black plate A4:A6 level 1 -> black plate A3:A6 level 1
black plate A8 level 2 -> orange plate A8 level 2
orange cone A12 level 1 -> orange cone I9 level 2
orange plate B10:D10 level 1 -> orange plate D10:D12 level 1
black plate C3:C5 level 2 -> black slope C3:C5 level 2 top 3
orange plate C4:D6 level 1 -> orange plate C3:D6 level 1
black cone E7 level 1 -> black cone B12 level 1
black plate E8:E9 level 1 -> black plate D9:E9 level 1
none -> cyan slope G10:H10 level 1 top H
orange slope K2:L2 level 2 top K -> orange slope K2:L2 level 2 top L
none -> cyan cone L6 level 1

---+---

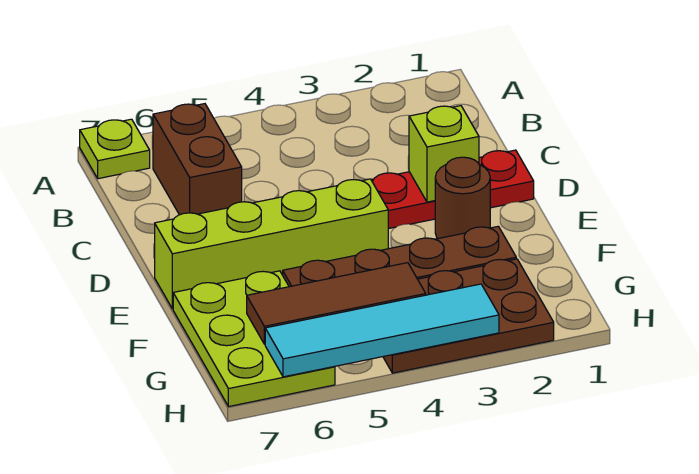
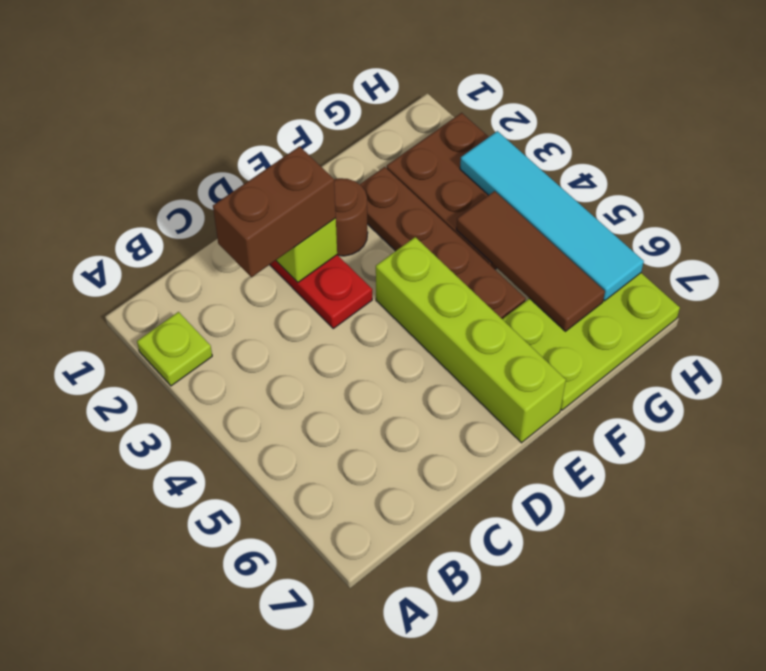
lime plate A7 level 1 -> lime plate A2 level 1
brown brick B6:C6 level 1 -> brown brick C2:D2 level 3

---+---

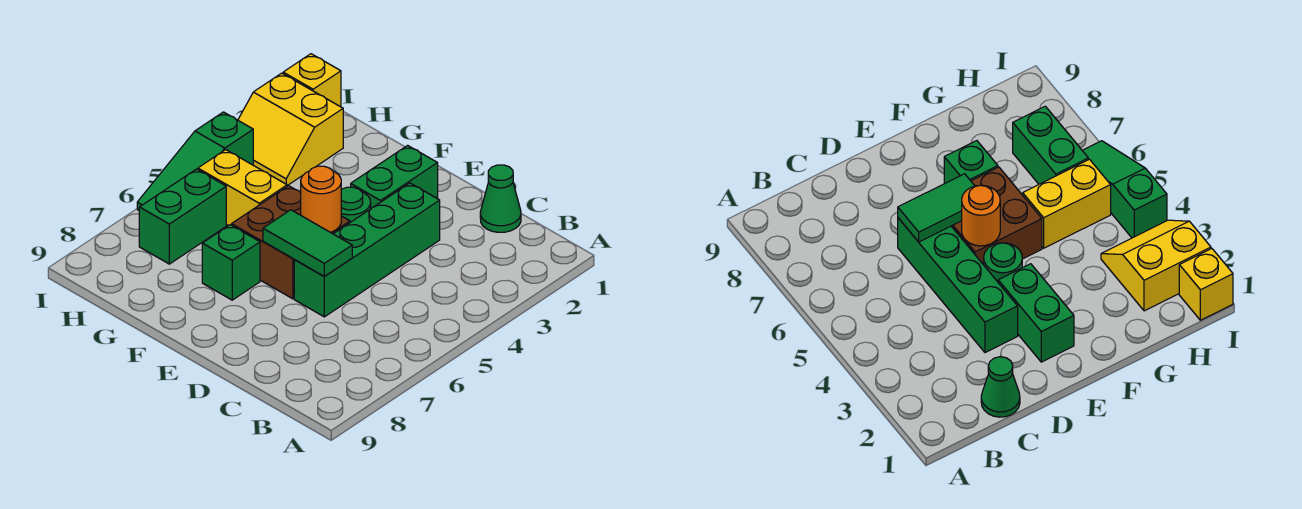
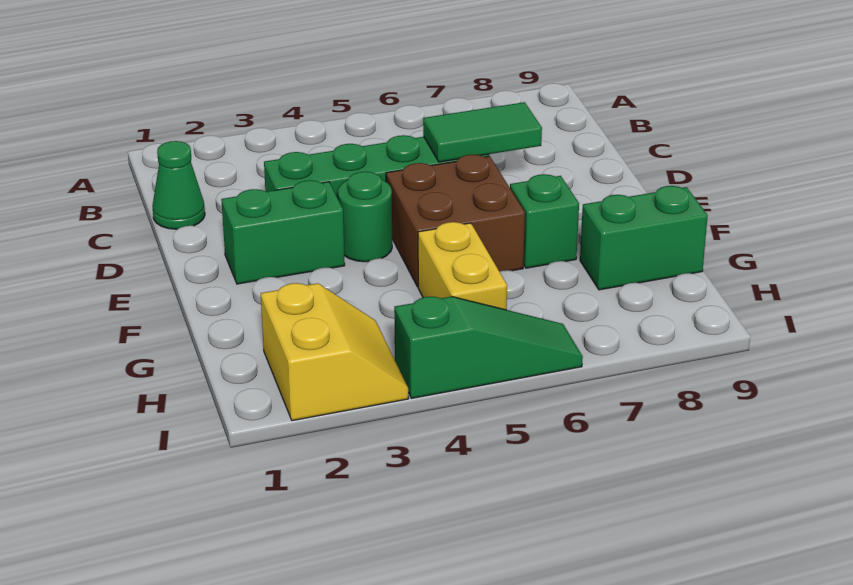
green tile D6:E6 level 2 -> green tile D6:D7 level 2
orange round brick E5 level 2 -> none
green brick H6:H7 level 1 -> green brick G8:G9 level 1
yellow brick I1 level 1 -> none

---+---

EXERCISE PROMPT: From the listing above, output exactly the run of lines that starts with the line containing "orange plate C4:D6" and ends with the line containing "none -> cyan cone L6 level 1".

REPLY TO THE TASK:
orange plate C4:D6 level 1 -> orange plate C3:D6 level 1
black cone E7 level 1 -> black cone B12 level 1
black plate E8:E9 level 1 -> black plate D9:E9 level 1
none -> cyan slope G10:H10 level 1 top H
orange slope K2:L2 level 2 top K -> orange slope K2:L2 level 2 top L
none -> cyan cone L6 level 1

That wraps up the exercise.